[begin PROVIDED RECORDS]

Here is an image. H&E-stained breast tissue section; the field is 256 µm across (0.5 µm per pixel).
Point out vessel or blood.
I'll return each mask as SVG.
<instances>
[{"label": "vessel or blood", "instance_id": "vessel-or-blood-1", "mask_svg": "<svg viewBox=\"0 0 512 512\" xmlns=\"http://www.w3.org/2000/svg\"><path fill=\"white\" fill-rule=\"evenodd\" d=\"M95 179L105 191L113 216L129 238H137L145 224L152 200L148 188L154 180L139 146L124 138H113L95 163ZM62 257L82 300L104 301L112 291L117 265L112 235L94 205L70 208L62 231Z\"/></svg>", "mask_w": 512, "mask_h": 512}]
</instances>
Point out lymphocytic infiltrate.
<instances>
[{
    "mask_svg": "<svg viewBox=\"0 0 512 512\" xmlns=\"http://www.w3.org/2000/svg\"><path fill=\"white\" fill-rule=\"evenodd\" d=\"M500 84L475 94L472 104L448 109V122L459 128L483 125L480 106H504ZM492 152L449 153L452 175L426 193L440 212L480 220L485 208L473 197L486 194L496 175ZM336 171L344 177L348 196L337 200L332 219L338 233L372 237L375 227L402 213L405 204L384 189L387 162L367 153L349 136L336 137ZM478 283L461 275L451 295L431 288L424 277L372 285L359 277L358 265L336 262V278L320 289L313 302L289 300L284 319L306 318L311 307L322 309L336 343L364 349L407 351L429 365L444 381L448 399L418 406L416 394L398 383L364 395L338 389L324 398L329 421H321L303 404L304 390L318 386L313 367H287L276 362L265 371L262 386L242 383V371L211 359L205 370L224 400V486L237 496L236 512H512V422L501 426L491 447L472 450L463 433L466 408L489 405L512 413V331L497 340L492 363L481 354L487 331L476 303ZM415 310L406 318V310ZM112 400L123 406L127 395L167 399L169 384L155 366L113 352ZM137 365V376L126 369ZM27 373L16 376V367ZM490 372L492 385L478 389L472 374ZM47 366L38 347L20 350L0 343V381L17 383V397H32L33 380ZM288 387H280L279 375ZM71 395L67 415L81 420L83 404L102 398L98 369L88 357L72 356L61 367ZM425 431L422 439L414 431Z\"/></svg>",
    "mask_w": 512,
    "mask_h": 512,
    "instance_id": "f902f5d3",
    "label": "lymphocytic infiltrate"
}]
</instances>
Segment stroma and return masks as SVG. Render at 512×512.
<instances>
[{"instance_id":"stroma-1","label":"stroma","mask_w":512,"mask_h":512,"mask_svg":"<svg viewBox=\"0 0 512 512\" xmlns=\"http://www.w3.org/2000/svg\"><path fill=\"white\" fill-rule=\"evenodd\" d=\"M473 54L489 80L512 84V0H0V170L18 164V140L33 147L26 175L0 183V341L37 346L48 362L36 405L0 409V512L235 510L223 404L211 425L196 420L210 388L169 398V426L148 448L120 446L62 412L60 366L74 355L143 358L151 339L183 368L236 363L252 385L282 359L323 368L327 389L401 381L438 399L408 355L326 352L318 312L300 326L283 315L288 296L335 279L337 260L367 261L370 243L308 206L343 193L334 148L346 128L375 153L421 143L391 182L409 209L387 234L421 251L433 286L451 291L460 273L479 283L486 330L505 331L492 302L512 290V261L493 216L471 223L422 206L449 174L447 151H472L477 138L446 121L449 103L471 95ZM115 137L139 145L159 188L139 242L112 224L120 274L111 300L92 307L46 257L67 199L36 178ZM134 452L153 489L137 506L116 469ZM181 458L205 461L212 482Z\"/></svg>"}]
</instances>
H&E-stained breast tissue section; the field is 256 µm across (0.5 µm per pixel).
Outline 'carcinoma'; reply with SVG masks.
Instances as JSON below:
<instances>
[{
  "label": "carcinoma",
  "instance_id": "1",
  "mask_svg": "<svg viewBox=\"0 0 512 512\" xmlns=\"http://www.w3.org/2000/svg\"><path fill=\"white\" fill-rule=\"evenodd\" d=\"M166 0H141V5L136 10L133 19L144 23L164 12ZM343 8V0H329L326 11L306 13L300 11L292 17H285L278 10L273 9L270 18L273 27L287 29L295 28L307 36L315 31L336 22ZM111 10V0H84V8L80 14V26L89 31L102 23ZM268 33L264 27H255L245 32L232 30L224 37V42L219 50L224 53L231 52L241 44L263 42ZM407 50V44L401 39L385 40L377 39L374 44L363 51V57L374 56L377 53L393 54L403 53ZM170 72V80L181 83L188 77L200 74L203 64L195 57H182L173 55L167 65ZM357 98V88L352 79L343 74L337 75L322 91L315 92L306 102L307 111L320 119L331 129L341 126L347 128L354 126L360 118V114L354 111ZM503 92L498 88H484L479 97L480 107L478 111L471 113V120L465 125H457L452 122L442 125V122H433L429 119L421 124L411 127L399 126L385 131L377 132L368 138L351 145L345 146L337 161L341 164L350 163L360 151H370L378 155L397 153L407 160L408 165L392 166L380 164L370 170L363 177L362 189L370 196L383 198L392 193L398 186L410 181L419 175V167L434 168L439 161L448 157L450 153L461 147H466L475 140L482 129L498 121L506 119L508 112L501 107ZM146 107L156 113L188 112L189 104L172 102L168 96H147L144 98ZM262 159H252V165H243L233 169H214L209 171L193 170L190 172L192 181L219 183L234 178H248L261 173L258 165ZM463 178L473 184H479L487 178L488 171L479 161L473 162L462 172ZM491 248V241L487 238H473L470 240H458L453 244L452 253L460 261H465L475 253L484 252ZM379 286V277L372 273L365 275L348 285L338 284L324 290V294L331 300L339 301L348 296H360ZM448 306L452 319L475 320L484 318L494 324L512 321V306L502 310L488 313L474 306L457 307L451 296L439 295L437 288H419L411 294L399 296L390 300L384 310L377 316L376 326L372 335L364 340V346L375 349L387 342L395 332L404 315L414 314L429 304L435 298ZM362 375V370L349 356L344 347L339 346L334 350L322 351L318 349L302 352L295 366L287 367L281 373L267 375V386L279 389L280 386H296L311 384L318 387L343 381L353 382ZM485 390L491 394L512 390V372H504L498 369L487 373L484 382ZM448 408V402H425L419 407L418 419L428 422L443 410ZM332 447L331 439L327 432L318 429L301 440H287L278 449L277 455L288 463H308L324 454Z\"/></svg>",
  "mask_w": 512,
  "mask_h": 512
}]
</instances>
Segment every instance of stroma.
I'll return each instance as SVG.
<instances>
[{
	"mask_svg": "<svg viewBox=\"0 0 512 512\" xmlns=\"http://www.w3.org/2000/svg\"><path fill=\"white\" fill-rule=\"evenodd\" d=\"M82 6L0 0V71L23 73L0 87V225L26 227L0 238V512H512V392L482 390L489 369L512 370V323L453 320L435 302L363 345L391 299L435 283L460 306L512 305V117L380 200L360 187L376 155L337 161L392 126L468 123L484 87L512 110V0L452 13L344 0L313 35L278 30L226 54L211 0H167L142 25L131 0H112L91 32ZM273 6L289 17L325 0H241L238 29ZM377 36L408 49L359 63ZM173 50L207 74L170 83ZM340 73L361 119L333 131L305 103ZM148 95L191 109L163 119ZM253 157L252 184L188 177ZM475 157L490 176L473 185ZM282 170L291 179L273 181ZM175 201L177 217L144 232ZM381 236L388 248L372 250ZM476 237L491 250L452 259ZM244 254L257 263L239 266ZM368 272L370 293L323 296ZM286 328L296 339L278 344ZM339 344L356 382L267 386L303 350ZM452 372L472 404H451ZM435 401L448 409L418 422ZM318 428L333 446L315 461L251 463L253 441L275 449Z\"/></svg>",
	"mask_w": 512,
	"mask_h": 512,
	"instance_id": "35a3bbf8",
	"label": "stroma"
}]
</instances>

[end PROVIDED RECORDS]

→ EXERCISE TASK
Lines from the records above that hold "Segment" are the ones to list.

→ THE ANSWER
Segment stroma and return masks as SVG. Render at 512×512.
Segment every instance of stroma.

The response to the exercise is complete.